● **Problem statement**: In the records below, rewrite the stretch from "Question: A red" through "(B) The corresponding 3D point is farther.", changing "camera" to "viewer" and leaving everything else unchanged. Return only those lines.

● **Material provided**:
## BEGIN

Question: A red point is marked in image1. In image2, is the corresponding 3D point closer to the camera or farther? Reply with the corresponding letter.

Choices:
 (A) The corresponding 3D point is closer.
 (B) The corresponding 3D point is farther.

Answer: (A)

## END
## BEGIN

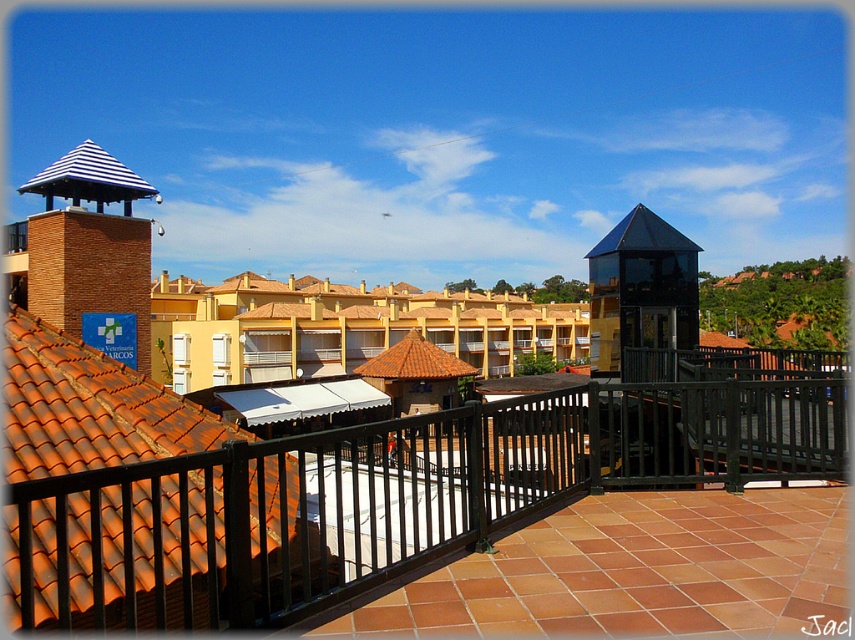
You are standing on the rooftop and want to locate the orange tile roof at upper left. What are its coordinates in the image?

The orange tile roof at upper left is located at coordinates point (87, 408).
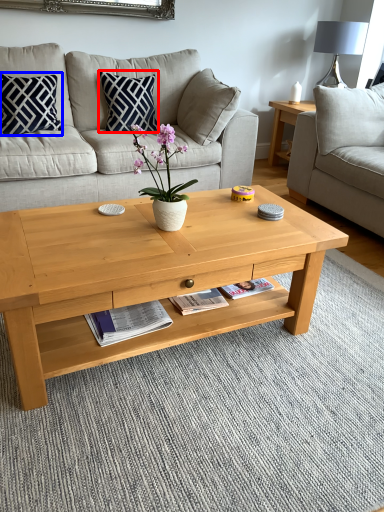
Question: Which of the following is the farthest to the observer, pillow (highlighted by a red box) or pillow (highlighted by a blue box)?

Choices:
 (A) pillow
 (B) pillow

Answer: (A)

## END

● **Problem solution**:
Question: A red point is marked in image1. In image2, is the corresponding 3D point closer to the viewer or farther? Reply with the corresponding letter.

Choices:
 (A) The corresponding 3D point is closer.
 (B) The corresponding 3D point is farther.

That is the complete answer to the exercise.